"""

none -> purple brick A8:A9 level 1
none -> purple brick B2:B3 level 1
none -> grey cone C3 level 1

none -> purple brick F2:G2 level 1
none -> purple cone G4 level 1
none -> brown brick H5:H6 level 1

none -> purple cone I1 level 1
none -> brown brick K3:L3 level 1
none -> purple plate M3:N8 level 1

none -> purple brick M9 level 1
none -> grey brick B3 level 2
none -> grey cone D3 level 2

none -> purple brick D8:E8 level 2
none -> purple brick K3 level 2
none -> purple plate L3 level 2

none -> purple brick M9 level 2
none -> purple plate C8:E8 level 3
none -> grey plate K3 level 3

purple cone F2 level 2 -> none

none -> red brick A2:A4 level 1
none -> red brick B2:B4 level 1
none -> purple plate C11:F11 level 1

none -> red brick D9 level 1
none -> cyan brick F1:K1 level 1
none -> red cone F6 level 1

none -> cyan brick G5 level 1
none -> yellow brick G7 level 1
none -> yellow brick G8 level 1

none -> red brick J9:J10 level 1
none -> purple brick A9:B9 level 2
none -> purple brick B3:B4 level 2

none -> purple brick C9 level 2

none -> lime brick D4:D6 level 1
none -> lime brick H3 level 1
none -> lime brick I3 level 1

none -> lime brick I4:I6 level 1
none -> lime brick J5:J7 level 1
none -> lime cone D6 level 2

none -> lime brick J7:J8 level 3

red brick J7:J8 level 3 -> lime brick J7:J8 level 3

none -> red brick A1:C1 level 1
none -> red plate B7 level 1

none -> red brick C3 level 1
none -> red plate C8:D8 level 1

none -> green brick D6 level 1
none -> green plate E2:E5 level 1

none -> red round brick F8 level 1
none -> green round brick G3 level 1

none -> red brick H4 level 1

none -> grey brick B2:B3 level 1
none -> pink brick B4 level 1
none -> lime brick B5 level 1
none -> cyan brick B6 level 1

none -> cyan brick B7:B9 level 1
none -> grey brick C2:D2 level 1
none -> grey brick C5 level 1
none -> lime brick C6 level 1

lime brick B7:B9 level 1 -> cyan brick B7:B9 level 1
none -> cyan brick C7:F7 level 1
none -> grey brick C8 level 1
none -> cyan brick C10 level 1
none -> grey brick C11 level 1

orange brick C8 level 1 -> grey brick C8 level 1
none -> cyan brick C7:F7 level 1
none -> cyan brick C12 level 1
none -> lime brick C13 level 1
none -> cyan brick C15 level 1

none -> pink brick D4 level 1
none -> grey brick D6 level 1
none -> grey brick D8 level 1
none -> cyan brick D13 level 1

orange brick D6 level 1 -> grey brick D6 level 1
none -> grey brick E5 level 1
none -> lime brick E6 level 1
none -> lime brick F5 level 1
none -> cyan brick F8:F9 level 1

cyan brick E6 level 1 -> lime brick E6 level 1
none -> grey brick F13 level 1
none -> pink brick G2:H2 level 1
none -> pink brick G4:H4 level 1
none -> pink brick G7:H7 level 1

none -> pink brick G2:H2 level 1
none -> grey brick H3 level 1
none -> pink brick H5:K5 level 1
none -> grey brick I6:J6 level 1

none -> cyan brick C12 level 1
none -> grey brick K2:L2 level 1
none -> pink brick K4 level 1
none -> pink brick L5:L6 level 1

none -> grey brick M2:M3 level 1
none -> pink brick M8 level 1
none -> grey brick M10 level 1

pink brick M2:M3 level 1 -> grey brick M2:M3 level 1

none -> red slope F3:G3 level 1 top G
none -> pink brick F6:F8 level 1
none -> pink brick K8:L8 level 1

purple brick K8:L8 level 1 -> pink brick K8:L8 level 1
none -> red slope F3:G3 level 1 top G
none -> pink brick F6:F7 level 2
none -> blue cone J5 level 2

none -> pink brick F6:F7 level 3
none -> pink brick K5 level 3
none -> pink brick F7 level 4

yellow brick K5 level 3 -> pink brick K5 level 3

"""

*Work order*.
Could you copy each line from the listing that has the word "yellow" in it?

*Written response*.
none -> yellow brick G7 level 1
none -> yellow brick G8 level 1
yellow brick K5 level 3 -> pink brick K5 level 3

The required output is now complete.